Give again, word for word, each line below starting at the one that contains "gray diamond at" and ending at the one that contains "yellow rectangle: rotated".

*RECORD SET*.
┄┄┄┄┄┄┄┄┄┄

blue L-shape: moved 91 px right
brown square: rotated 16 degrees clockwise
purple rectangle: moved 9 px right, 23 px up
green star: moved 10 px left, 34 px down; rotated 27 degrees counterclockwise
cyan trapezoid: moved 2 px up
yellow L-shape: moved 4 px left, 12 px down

┄┄┄┄┄┄┄┄┄┄

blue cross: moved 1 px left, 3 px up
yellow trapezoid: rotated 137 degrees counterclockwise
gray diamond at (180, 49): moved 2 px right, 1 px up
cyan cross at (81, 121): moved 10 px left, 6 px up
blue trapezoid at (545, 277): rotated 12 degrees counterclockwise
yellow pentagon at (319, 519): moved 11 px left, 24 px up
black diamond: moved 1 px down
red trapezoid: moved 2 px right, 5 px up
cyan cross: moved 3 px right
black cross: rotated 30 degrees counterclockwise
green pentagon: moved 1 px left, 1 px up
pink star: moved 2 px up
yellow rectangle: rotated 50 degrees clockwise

┄┄┄┄┄┄┄┄┄┄

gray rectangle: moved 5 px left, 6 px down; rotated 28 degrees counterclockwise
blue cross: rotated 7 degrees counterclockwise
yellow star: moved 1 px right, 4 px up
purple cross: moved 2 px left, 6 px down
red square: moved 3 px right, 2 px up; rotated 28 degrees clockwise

┄┄┄┄┄┄┄┄┄┄

*ANSWER SECTION*.
gray diamond at (180, 49): moved 2 px right, 1 px up
cyan cross at (81, 121): moved 10 px left, 6 px up
blue trapezoid at (545, 277): rotated 12 degrees counterclockwise
yellow pentagon at (319, 519): moved 11 px left, 24 px up
black diamond: moved 1 px down
red trapezoid: moved 2 px right, 5 px up
cyan cross: moved 3 px right
black cross: rotated 30 degrees counterclockwise
green pentagon: moved 1 px left, 1 px up
pink star: moved 2 px up
yellow rectangle: rotated 50 degrees clockwise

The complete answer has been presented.